**DATA FOR THE TASK:**
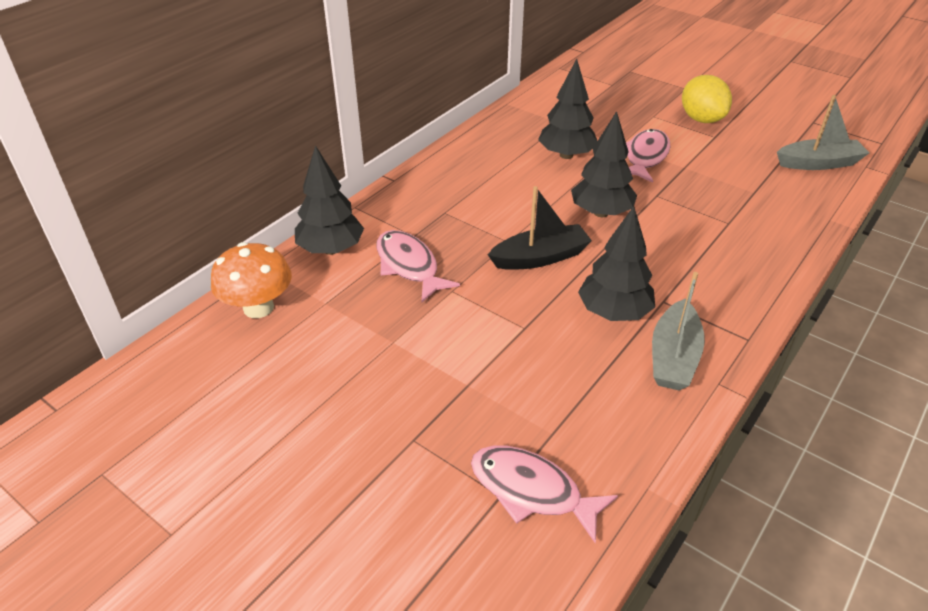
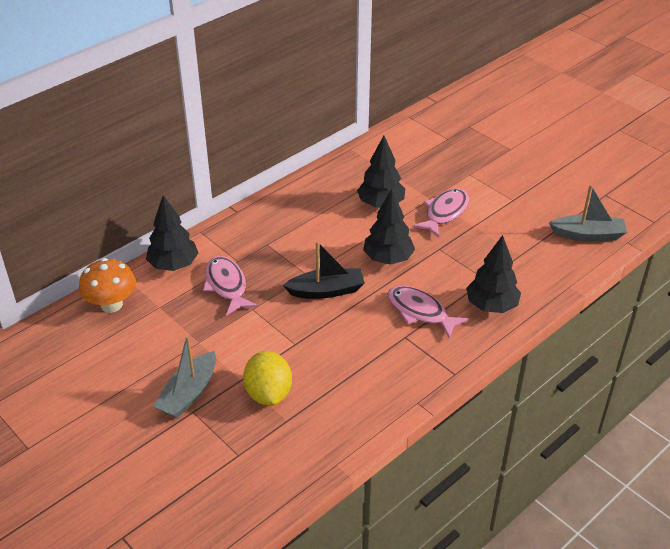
camera: 10 degrees right, 0 degrees up
(532, 491) = (259, 455): pink fish -> pink fish (420, 312)
(614, 312) = (364, 341): black tree -> black tree (491, 306)
(673, 357) = (393, 379): grey boat -> grey boat (189, 393)
(701, 119) = (509, 182): yellow lemon -> yellow lemon (268, 393)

**INSTRUCTIONS FOR THE TASK:**
Give back all entries exactly. No pictures belong in the copy.

**SOLUTION TO THIS TASK:**
camera: 10 degrees right, 0 degrees up
(532, 491) = (259, 455): pink fish -> pink fish (420, 312)
(614, 312) = (364, 341): black tree -> black tree (491, 306)
(673, 357) = (393, 379): grey boat -> grey boat (189, 393)
(701, 119) = (509, 182): yellow lemon -> yellow lemon (268, 393)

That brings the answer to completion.